The problem
Transcribe the entries below exactly, starting with the line that has "none -> pink 1x4 brick [104,175,217,202]" and stopping after the line that has "green 1x2 brick [306,198,373,276]"; no pictures belong in the copy.

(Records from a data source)
-------
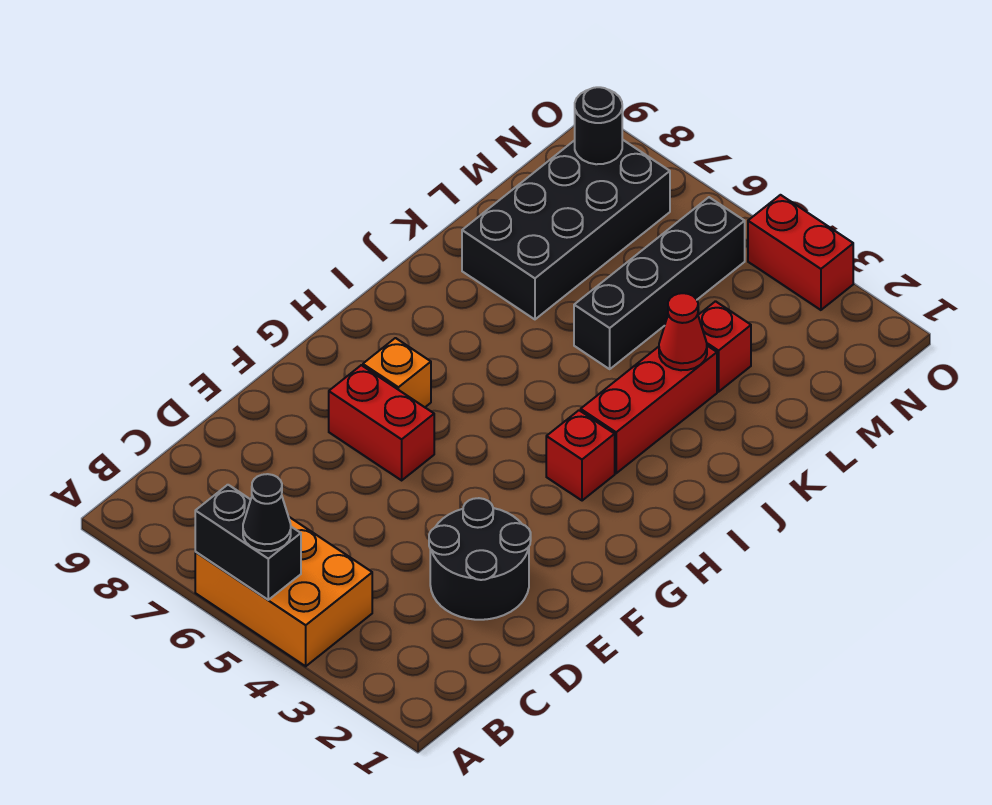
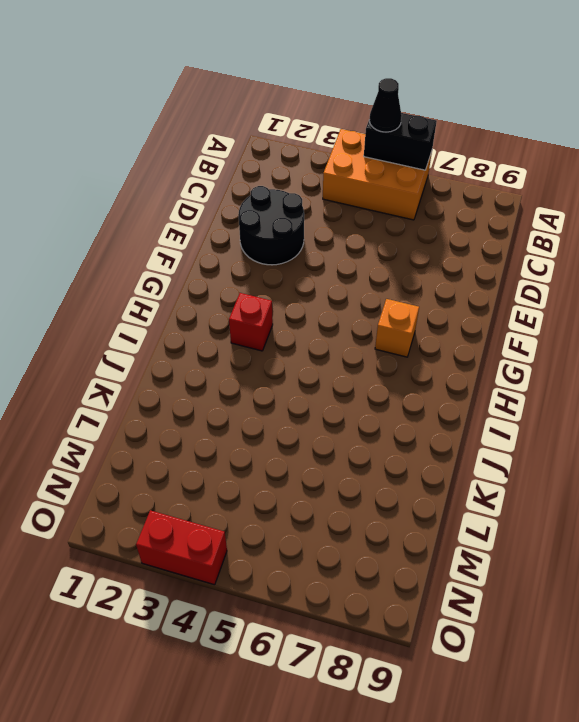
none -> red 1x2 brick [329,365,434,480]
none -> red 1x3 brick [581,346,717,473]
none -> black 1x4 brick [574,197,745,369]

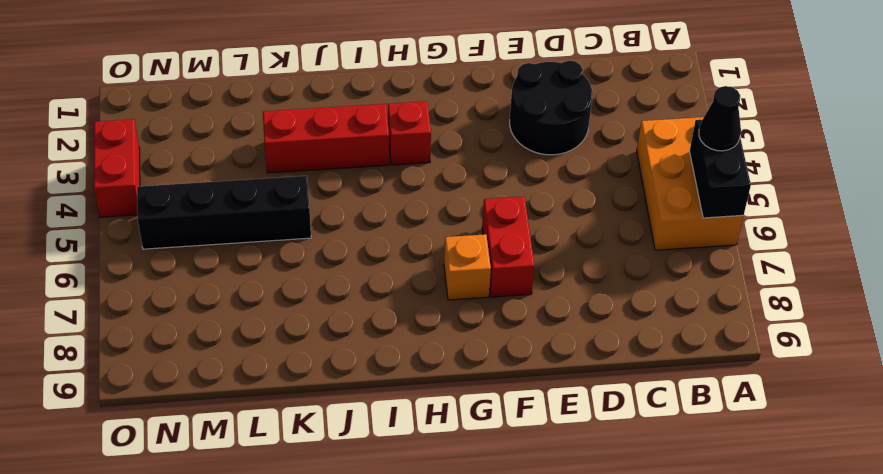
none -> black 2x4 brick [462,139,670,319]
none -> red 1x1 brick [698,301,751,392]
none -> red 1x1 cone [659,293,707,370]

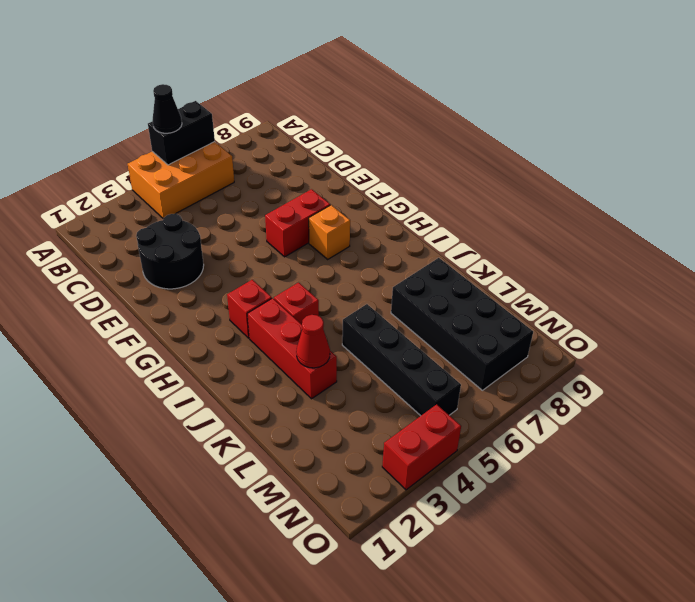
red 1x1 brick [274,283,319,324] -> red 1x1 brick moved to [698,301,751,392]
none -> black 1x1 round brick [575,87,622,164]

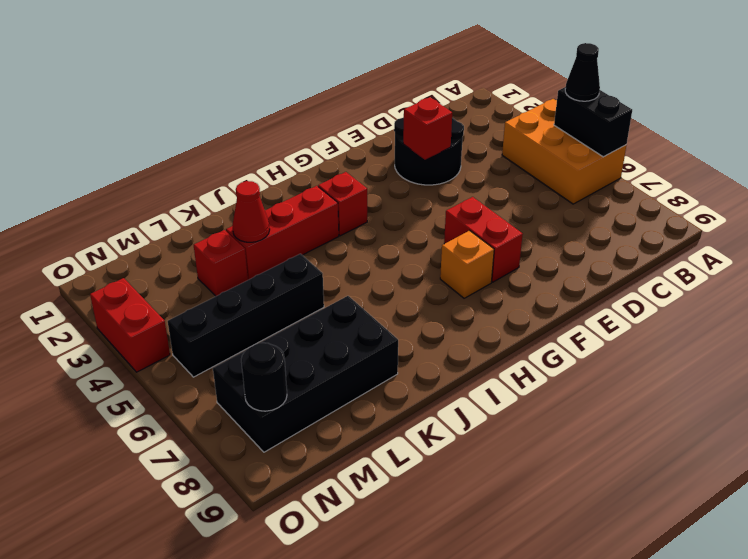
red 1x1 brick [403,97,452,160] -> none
-------
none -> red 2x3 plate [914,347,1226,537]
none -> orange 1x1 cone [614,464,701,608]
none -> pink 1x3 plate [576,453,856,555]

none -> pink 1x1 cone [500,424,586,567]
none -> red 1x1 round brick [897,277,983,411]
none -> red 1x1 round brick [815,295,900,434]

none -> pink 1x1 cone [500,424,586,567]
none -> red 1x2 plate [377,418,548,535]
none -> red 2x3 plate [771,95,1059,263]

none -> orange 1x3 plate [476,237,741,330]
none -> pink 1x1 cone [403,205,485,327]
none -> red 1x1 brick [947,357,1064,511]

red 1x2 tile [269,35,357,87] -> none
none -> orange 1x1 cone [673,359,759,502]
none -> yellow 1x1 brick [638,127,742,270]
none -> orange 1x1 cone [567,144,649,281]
-------
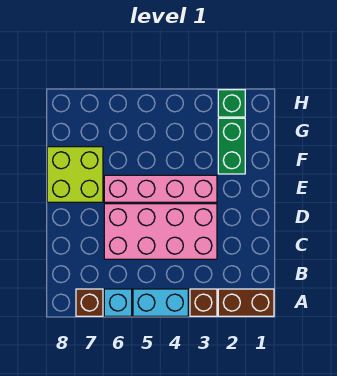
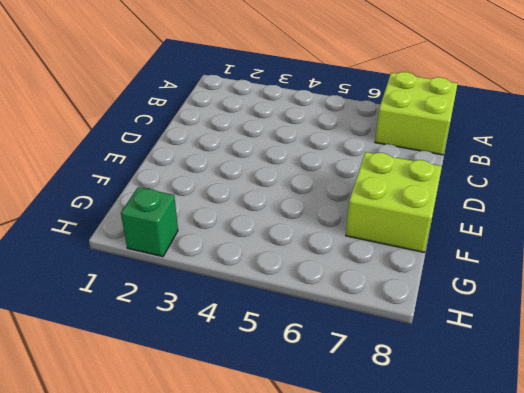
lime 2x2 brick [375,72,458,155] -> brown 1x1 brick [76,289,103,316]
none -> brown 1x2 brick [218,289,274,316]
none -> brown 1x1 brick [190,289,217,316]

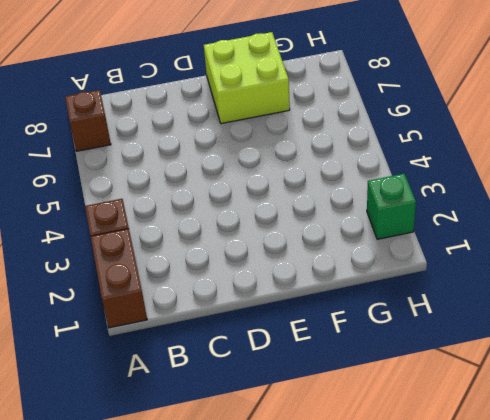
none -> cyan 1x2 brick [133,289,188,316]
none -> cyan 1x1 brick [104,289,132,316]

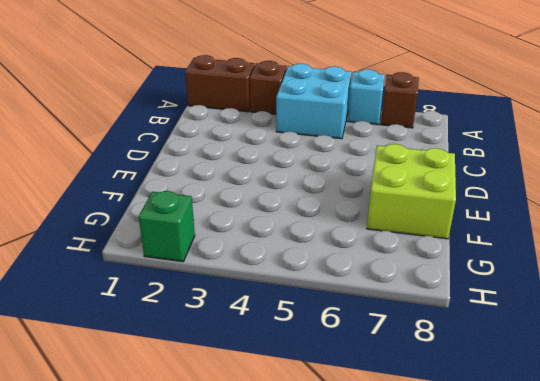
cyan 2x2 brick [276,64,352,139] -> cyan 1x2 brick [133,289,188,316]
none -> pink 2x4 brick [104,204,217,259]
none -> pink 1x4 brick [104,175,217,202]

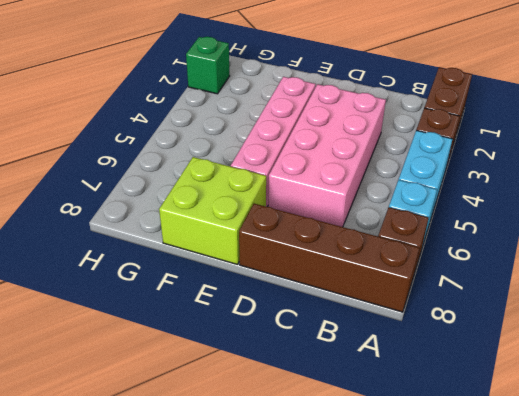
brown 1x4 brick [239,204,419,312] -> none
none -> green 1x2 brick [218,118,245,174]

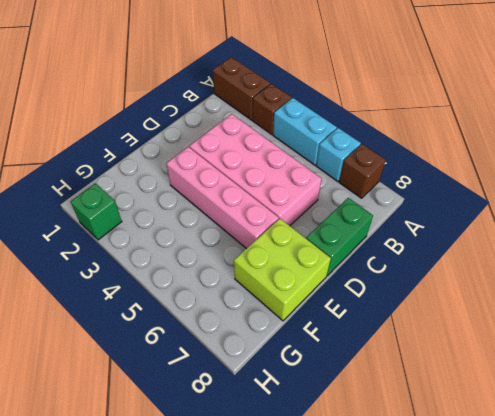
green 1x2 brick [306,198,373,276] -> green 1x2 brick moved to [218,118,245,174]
-------
Answer to the exercise
none -> pink 1x4 brick [104,175,217,202]

brown 1x4 brick [239,204,419,312] -> none
none -> green 1x2 brick [218,118,245,174]

green 1x2 brick [306,198,373,276] -> green 1x2 brick moved to [218,118,245,174]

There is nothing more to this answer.